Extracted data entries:

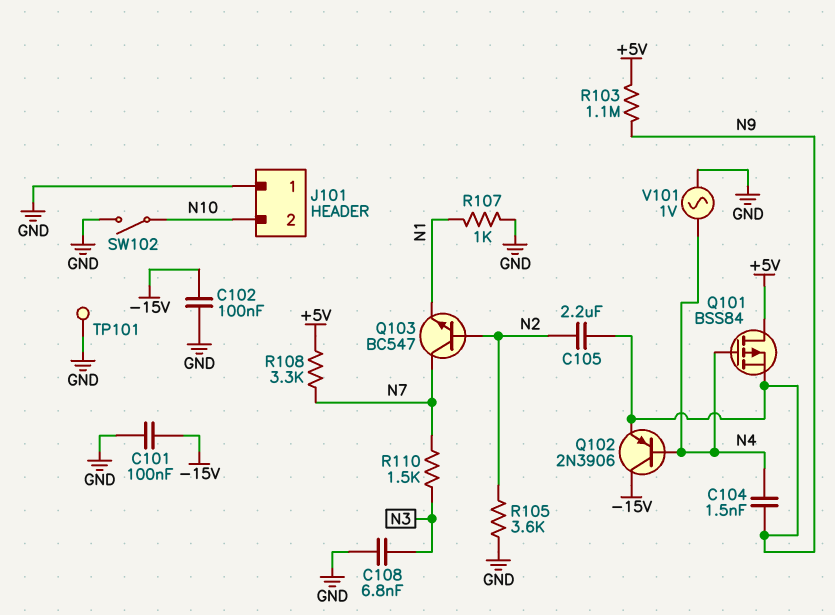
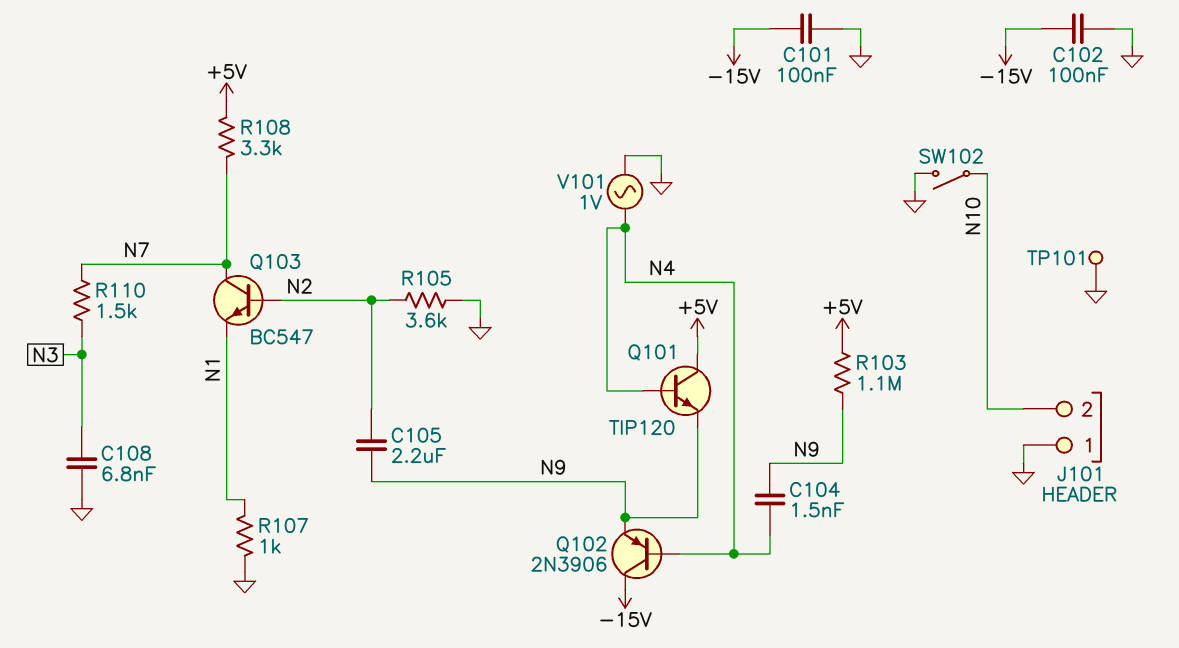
Q101: PMOS BSS84 (G N4, D +5V, S N9) -> NPN TIP120 (B N4, C +5V, E N9)

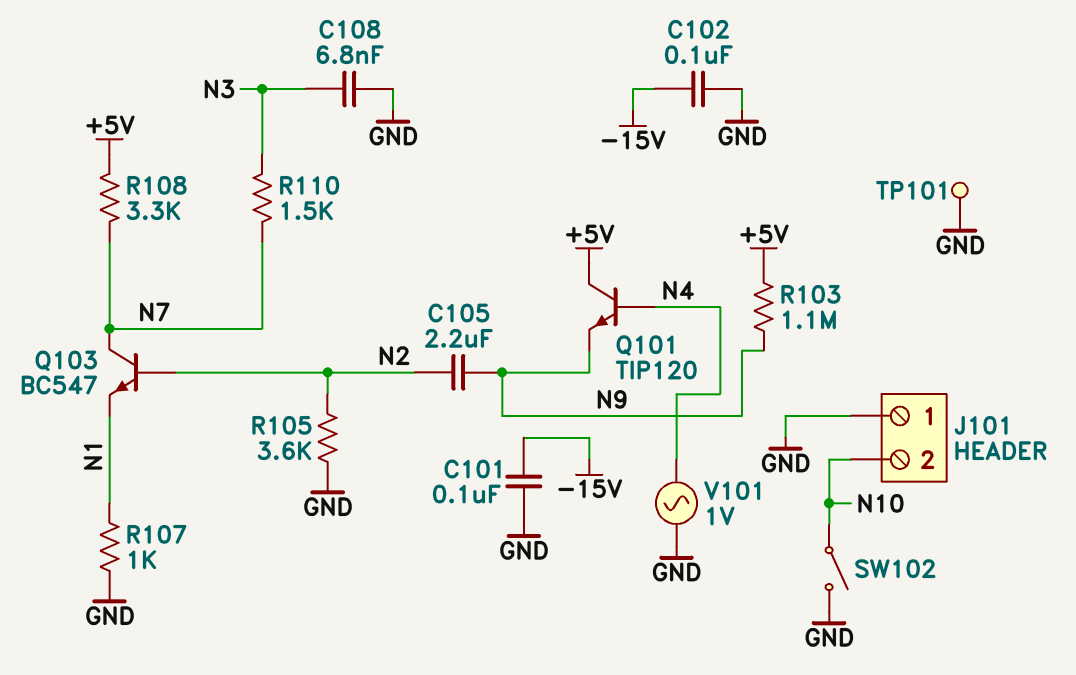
C104: 1.5nF (N4, N9) -> none
Q102: PNP 2N3906 (B N4, C -15V, E N9) -> none

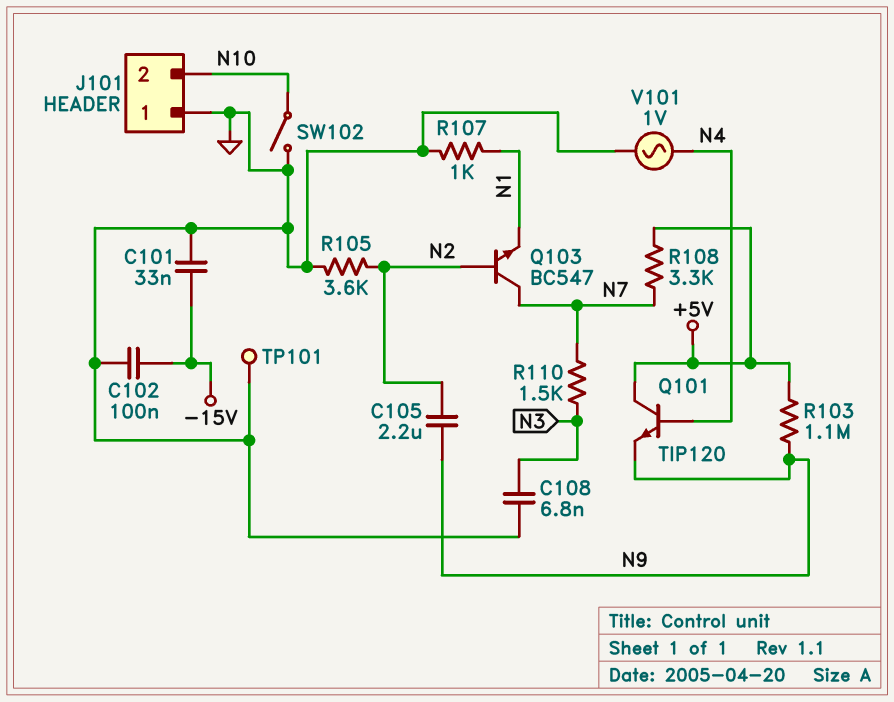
C101: 100nF (-15V, GND) -> 33nF (-15V, GND)

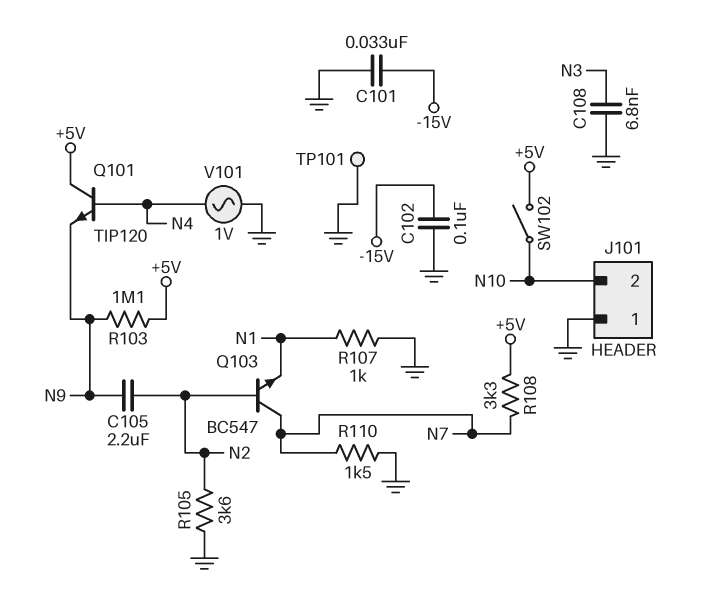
R110: 1.5k (N3, N7) -> 1.5k (GND, N7)
SW102: switch (GND, N10) -> switch (+5V, N10)

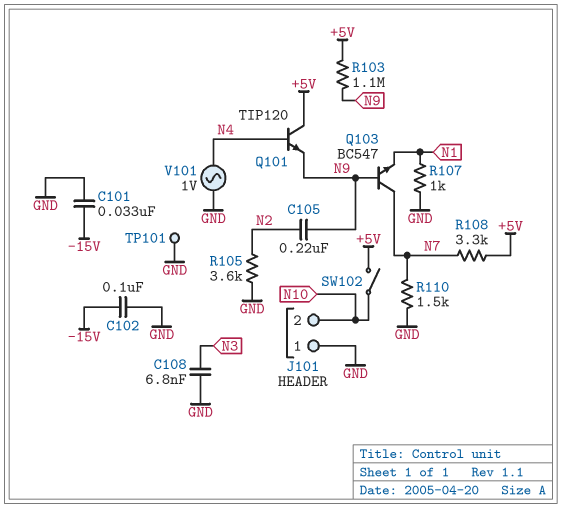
C105: 2.2uF (N2, N9) -> 220nF (N2, N9)
Q103: NPN BC547 (B N2, C N7, E N1) -> NPN BC547 (B N9, C N7, E N1)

What you are asked to do
Make a copy of each line in the records above that has the word "none".

Completed exercise
C104: 1.5nF (N4, N9) -> none
Q102: PNP 2N3906 (B N4, C -15V, E N9) -> none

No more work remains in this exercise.